Gather the lines from the material that contain "blue".
Top of STORED DATA
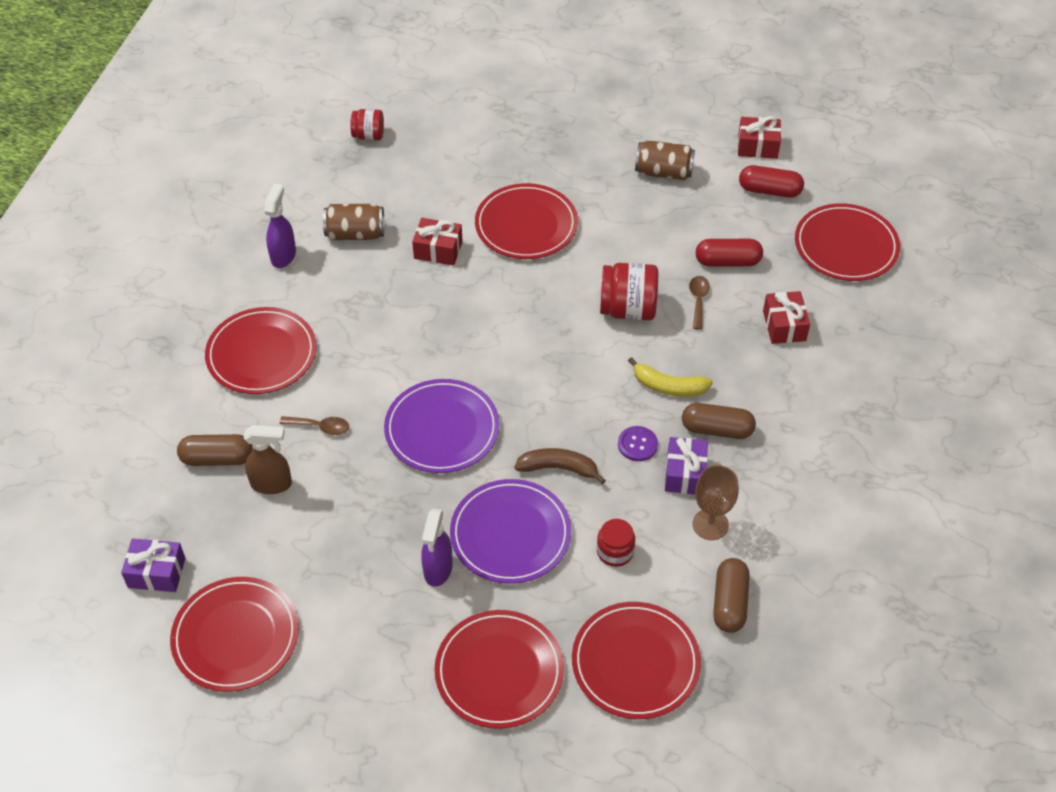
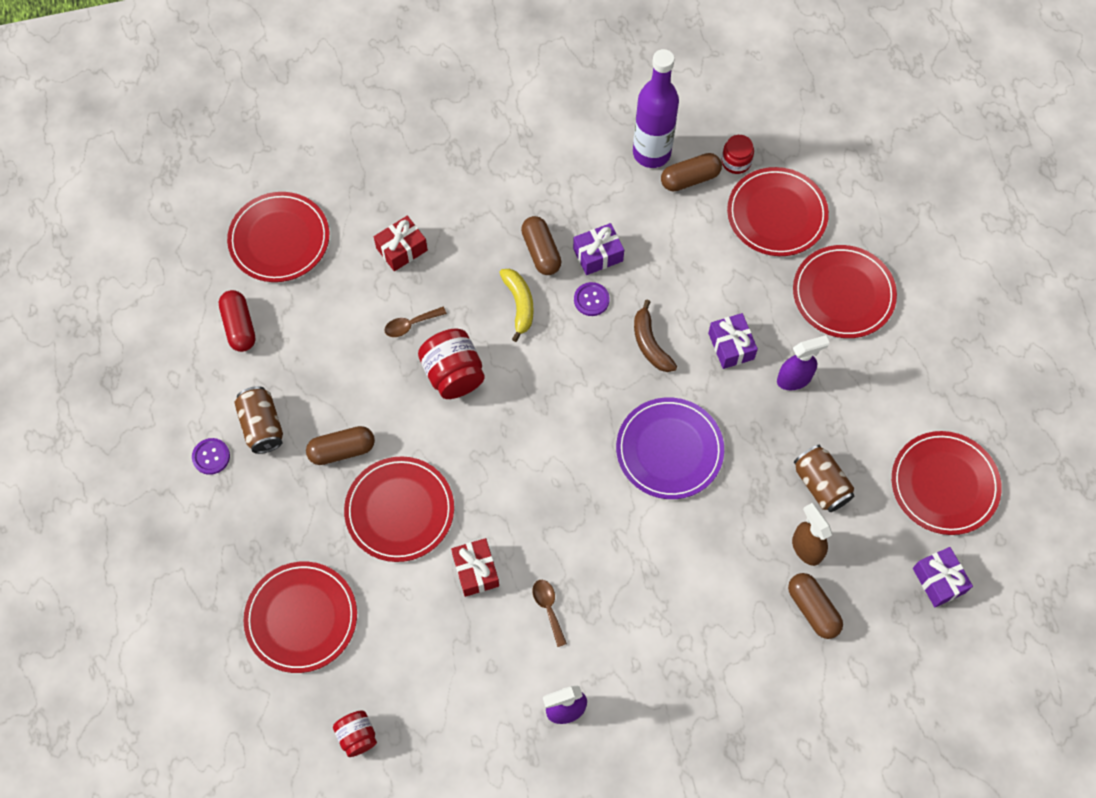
camera: 120 degrees left, 15 degrees up
(261, 354) = (688, 648): red plate -> red plate (301, 618)
(320, 427) = (729, 546): brown spoon -> brown spoon (548, 608)
(355, 234) = (499, 660): brown can -> brown can (821, 484)
(510, 534) = (731, 346): purple plate -> purple gift
(606, 211) = (342, 450): none -> brown capsule
(615, 551) = (698, 269): red jar -> red jar (736, 162)
(656, 135) = (211, 457): none -> purple button
(710, 524) = (632, 218): brown goblet -> none
(727, 261) = (350, 322): red capsule -> none
(757, 146) = (182, 361): red gift -> none
(783, 583) = (651, 153): none -> purple bottle

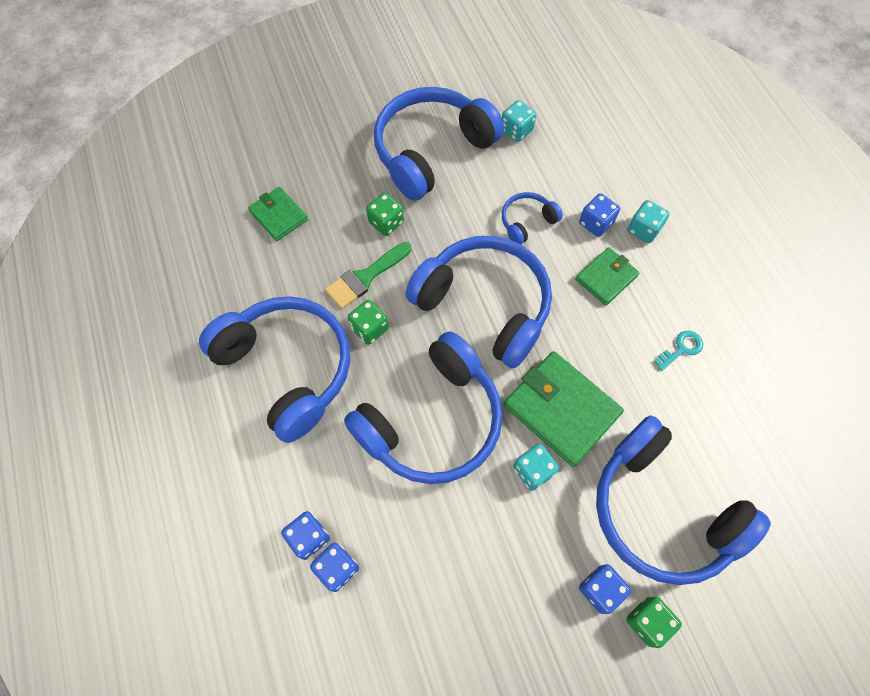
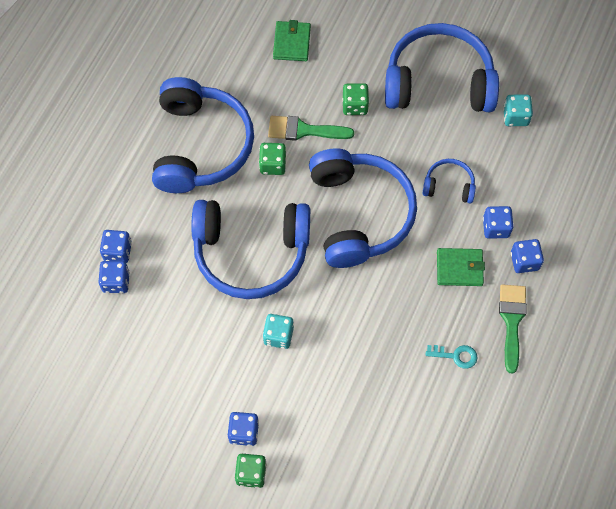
camera: 45 degrees right, 0 degrees up
(561, 409) = (335, 318): green wallet -> none
(643, 230) = (524, 261): turquoise dice -> blue dice
(661, 510) = (329, 429): blue headphones -> none
(687, 283) = (512, 321): none -> green brush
Bottom of STORED DATA
FINISHED EXERCISE:
(643, 230) = (524, 261): turquoise dice -> blue dice
(661, 510) = (329, 429): blue headphones -> none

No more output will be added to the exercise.